> **Assigned task**:
Two lines below mark the span: the one containing "F6: none -> 2A (GND, VA)" and the one containing "D3: LED green (A W8, K". Set down both, plus every line between, exactly as they stand, and nothing else.

◆ ◆ ◆ ◆

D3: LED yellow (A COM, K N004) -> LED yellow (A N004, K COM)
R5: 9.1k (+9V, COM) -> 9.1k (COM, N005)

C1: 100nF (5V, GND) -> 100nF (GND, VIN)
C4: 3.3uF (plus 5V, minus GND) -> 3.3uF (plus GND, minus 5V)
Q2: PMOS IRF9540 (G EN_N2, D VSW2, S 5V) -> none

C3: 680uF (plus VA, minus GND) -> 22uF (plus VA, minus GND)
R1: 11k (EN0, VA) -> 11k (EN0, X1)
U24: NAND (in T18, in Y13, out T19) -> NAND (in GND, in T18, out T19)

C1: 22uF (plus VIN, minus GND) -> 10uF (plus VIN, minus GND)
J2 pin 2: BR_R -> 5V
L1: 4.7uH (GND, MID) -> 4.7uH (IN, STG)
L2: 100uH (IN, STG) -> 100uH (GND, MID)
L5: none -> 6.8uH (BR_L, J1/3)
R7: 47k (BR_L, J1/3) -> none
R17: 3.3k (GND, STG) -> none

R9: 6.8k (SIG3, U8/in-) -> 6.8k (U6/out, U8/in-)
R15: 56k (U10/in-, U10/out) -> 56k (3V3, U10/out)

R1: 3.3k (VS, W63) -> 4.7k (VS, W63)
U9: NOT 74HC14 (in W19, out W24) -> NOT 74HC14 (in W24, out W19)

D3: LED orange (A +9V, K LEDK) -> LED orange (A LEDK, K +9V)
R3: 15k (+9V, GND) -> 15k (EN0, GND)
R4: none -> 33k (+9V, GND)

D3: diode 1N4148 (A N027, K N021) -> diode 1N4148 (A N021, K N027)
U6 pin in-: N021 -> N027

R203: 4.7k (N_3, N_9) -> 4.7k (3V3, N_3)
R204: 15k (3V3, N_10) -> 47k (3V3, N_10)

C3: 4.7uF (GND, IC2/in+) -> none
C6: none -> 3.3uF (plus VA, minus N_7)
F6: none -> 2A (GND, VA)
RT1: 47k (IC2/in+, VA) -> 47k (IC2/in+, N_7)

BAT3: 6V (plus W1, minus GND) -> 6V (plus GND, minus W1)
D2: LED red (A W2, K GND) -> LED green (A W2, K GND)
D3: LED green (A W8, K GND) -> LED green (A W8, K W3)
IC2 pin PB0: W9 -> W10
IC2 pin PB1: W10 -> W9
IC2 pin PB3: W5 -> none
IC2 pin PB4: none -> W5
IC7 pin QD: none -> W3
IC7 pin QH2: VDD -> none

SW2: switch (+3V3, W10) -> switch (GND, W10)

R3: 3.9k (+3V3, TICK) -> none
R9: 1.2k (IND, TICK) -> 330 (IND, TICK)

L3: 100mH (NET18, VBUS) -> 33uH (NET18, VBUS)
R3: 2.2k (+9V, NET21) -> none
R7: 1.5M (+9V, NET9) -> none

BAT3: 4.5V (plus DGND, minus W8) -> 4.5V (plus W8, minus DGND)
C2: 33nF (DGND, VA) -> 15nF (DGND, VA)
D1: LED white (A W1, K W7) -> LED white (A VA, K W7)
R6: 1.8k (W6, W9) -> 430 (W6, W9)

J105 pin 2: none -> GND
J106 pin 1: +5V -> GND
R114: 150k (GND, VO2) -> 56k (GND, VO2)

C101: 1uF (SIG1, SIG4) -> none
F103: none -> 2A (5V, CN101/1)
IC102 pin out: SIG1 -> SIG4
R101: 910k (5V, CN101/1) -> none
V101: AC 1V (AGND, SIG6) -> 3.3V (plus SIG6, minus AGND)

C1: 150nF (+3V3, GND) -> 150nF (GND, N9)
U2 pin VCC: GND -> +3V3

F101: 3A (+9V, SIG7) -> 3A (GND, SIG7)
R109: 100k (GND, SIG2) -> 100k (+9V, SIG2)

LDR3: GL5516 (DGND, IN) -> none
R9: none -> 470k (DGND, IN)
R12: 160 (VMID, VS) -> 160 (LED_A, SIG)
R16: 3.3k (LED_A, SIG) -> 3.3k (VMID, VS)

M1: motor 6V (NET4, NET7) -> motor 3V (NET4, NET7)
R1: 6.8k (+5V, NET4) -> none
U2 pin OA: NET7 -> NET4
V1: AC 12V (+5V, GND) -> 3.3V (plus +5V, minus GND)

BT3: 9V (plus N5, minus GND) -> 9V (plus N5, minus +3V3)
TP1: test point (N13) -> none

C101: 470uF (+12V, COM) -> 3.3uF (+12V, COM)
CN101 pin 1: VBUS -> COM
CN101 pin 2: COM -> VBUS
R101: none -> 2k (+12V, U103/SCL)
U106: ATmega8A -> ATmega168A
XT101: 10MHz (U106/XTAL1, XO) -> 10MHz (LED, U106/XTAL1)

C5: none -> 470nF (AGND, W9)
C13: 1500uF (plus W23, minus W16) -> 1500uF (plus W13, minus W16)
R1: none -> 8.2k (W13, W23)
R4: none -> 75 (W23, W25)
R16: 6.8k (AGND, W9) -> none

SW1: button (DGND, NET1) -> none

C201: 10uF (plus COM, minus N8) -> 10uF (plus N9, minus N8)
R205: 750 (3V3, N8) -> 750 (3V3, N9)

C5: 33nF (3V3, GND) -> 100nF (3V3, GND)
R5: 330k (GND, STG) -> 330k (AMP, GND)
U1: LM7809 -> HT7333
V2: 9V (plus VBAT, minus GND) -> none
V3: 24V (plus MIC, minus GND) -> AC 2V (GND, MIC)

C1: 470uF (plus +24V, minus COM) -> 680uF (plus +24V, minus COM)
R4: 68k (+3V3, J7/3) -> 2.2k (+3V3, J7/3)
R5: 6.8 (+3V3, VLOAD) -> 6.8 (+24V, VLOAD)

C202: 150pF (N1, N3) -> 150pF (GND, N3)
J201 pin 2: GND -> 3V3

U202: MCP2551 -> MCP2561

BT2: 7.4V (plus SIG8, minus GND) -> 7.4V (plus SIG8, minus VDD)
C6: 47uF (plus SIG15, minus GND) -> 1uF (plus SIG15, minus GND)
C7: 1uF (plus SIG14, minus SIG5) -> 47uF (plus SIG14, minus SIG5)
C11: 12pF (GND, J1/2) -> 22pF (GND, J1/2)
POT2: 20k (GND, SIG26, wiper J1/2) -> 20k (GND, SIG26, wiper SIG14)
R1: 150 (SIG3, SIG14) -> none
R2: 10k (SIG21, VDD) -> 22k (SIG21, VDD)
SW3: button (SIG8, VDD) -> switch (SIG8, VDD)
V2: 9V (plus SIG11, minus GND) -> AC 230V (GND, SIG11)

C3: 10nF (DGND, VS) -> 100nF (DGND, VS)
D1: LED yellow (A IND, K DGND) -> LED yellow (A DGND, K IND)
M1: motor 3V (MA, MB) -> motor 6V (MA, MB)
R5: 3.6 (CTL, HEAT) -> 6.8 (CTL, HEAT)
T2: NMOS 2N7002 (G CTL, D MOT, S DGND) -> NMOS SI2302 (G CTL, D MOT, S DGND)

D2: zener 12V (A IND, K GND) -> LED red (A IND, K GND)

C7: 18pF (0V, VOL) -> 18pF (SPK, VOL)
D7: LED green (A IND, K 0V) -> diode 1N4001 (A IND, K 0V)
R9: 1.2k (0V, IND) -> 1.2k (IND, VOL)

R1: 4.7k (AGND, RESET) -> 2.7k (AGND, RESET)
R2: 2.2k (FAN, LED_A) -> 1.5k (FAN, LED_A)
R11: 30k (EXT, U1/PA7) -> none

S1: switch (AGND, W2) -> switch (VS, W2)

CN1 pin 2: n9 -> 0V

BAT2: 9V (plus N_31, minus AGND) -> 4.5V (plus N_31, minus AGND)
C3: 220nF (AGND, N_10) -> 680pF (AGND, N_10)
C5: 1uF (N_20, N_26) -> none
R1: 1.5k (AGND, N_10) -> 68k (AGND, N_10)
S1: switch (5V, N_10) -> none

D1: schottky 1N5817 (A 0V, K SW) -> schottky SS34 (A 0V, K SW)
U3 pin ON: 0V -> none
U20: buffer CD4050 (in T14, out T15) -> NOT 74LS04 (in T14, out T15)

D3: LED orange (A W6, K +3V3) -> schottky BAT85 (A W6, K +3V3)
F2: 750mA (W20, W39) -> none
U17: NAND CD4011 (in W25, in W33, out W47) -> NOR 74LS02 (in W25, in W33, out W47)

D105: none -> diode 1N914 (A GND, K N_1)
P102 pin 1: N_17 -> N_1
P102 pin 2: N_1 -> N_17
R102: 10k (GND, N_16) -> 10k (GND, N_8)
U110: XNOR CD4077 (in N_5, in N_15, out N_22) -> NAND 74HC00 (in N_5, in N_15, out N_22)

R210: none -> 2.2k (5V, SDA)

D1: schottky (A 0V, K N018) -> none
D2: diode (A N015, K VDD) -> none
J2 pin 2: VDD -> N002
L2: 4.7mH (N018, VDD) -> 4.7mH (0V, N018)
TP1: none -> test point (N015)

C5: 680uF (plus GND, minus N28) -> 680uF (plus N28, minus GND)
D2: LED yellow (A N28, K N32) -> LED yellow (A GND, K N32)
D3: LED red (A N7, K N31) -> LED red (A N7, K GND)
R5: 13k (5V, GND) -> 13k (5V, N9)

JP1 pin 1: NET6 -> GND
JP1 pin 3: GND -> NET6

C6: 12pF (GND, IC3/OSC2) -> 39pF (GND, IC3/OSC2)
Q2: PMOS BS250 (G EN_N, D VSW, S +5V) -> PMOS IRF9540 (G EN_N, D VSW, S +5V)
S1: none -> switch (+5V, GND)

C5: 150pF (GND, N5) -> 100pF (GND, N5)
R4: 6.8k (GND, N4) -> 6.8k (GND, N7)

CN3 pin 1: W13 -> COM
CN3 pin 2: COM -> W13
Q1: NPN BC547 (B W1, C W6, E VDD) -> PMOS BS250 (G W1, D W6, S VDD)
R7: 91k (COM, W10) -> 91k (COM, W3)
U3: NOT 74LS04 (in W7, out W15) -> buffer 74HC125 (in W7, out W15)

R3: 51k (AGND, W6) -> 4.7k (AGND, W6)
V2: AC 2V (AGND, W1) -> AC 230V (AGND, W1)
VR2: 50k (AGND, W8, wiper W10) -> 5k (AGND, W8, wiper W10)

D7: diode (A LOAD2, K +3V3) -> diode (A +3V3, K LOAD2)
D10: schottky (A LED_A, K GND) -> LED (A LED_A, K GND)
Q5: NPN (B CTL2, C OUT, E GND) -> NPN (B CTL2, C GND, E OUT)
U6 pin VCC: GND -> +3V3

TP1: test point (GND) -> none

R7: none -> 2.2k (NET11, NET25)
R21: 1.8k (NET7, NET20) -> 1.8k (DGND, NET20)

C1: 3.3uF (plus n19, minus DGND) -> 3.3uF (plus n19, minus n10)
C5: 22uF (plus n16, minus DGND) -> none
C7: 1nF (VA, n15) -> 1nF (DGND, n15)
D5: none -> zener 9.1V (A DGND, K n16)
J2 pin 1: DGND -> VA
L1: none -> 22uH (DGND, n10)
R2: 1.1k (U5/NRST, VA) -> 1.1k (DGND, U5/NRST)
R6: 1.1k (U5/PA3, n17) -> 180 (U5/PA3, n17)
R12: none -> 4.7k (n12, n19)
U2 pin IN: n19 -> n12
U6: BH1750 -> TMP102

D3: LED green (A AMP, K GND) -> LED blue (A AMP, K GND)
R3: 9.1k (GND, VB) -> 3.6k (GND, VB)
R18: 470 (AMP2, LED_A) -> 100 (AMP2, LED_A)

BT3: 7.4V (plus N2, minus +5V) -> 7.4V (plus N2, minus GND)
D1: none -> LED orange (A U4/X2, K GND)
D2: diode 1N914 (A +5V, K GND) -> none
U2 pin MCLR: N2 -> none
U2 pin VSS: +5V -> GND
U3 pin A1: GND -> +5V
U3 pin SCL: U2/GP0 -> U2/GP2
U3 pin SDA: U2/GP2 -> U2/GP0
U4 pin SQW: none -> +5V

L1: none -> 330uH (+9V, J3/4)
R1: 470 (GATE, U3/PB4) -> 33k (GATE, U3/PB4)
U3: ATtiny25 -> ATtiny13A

◆ ◆ ◆ ◆

> **Solved exercise**:
F6: none -> 2A (GND, VA)
RT1: 47k (IC2/in+, VA) -> 47k (IC2/in+, N_7)

BAT3: 6V (plus W1, minus GND) -> 6V (plus GND, minus W1)
D2: LED red (A W2, K GND) -> LED green (A W2, K GND)
D3: LED green (A W8, K GND) -> LED green (A W8, K W3)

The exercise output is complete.